<<<<
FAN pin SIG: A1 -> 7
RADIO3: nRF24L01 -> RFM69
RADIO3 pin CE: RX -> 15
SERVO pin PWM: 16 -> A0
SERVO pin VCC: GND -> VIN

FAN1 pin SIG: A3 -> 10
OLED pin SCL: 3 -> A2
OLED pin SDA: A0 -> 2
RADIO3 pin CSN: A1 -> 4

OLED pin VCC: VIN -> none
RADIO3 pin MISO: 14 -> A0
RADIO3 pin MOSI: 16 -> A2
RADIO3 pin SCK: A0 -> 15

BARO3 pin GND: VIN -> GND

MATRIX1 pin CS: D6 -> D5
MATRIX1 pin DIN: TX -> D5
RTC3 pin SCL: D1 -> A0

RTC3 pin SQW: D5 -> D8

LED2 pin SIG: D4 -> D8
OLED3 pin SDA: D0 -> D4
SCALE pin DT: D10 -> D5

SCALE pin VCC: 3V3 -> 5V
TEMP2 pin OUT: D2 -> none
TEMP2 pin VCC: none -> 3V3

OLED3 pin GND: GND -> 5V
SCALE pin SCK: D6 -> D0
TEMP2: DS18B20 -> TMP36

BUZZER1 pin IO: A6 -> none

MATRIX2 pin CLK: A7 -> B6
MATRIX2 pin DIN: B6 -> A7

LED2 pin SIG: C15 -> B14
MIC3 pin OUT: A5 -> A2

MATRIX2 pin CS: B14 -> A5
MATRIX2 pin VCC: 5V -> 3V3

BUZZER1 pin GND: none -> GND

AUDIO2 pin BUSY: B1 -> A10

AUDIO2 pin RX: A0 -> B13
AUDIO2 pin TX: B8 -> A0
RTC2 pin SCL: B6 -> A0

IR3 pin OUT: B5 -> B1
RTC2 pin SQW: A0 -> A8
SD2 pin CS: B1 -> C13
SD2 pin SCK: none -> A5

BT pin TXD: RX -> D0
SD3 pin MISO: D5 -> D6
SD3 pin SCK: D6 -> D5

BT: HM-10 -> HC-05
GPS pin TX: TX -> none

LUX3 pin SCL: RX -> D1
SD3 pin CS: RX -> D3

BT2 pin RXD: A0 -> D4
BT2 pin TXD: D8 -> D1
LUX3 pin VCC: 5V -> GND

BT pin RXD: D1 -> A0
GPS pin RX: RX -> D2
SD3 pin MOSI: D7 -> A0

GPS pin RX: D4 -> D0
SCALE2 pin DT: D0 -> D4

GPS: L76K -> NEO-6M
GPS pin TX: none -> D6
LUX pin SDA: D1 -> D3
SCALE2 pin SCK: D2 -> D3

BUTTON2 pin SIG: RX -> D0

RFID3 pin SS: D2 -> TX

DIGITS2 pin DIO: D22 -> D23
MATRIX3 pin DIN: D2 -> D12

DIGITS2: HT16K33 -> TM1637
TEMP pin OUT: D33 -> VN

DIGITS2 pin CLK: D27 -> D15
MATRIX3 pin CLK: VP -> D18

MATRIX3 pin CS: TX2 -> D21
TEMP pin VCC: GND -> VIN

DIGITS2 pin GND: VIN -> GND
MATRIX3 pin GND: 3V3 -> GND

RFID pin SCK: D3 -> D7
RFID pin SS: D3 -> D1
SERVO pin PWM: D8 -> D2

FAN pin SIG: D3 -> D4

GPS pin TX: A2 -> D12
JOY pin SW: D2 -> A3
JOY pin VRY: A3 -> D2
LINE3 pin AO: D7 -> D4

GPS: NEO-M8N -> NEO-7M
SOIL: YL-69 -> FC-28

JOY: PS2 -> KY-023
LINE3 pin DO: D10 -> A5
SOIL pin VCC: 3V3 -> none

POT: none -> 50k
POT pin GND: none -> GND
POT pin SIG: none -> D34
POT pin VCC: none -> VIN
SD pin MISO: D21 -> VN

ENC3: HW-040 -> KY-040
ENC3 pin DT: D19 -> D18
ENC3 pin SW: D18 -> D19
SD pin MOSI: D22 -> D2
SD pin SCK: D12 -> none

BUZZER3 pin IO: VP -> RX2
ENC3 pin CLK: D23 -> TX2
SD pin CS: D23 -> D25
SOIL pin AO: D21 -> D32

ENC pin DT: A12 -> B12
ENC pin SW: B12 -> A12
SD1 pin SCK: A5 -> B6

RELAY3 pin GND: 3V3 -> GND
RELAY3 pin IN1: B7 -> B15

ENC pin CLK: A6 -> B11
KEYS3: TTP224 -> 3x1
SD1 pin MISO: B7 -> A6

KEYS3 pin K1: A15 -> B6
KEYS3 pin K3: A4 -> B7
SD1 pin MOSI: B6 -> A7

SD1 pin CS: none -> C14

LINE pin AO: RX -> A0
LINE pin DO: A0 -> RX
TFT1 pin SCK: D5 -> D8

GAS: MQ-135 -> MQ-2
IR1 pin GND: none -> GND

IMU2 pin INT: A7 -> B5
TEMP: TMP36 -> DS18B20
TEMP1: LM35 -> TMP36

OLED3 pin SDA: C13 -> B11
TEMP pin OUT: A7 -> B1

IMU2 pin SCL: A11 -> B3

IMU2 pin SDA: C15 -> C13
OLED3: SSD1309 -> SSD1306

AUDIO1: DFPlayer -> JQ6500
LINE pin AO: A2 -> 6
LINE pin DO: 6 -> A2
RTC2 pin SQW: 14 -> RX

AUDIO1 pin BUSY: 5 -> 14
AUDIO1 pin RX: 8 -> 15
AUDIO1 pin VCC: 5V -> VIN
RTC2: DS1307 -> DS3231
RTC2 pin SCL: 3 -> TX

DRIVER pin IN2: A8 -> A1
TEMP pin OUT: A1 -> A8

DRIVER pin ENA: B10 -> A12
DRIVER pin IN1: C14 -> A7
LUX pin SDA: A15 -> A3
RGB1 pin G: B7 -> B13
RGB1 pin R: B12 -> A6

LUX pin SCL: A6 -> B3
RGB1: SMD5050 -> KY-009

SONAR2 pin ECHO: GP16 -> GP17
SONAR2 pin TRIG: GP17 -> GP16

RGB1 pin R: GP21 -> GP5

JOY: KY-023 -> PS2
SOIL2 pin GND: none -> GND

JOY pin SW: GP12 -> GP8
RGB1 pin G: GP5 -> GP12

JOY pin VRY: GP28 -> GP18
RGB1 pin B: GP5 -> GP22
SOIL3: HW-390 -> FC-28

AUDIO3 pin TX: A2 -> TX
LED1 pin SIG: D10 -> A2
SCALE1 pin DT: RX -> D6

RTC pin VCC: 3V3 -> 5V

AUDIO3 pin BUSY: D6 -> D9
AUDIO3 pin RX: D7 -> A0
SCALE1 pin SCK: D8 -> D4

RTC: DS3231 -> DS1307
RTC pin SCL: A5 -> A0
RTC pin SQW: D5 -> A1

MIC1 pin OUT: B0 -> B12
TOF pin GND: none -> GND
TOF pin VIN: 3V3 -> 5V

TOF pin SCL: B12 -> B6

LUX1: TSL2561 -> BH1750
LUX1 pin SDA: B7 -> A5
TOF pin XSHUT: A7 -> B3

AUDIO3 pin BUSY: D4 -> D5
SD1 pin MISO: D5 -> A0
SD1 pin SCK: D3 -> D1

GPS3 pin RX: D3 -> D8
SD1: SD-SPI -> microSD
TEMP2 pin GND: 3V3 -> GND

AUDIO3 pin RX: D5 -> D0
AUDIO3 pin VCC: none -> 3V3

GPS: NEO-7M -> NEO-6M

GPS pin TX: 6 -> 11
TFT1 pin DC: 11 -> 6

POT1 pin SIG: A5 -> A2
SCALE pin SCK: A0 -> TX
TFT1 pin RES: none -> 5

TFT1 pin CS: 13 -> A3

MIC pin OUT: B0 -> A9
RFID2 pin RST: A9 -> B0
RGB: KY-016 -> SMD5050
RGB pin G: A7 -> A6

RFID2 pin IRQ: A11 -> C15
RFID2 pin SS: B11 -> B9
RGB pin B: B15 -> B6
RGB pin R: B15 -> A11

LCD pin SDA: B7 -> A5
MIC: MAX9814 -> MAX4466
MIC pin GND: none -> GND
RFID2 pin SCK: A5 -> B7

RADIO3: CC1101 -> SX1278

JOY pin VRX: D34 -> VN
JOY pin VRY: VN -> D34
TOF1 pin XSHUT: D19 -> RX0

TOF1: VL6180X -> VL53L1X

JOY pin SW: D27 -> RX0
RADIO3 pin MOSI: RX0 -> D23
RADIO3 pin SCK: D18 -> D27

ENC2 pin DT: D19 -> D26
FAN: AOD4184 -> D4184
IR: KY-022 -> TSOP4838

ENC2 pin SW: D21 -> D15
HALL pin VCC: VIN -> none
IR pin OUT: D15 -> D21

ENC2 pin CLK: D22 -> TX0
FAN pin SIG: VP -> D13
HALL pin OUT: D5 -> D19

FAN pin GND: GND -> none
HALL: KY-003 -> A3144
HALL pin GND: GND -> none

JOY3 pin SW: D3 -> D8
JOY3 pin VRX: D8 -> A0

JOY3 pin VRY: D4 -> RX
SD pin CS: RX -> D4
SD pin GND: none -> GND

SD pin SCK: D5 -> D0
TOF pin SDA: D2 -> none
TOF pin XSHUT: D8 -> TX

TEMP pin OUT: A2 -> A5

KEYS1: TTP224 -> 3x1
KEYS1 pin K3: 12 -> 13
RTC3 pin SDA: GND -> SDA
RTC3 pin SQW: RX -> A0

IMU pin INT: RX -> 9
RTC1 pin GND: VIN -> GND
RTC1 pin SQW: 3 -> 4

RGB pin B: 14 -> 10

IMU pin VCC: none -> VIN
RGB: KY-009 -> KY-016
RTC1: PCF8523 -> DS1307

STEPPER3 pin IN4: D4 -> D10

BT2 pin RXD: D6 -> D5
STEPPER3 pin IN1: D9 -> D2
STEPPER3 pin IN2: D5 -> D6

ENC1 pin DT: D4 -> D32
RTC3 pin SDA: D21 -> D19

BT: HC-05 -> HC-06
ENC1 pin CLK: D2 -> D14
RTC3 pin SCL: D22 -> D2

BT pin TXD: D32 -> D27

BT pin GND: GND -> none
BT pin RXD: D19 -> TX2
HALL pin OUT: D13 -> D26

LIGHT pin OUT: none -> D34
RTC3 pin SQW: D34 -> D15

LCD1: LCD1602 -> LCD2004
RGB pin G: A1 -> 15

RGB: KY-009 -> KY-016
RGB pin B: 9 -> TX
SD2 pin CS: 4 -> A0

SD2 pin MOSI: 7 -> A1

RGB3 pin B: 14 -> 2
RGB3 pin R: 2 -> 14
>>>>
• _What the exercise asks_
The answer must consist of each line in the entries above that includes "HALL".

• _Solution_
HALL pin VCC: VIN -> none
HALL pin OUT: D5 -> D19
HALL: KY-003 -> A3144
HALL pin GND: GND -> none
HALL pin OUT: D13 -> D26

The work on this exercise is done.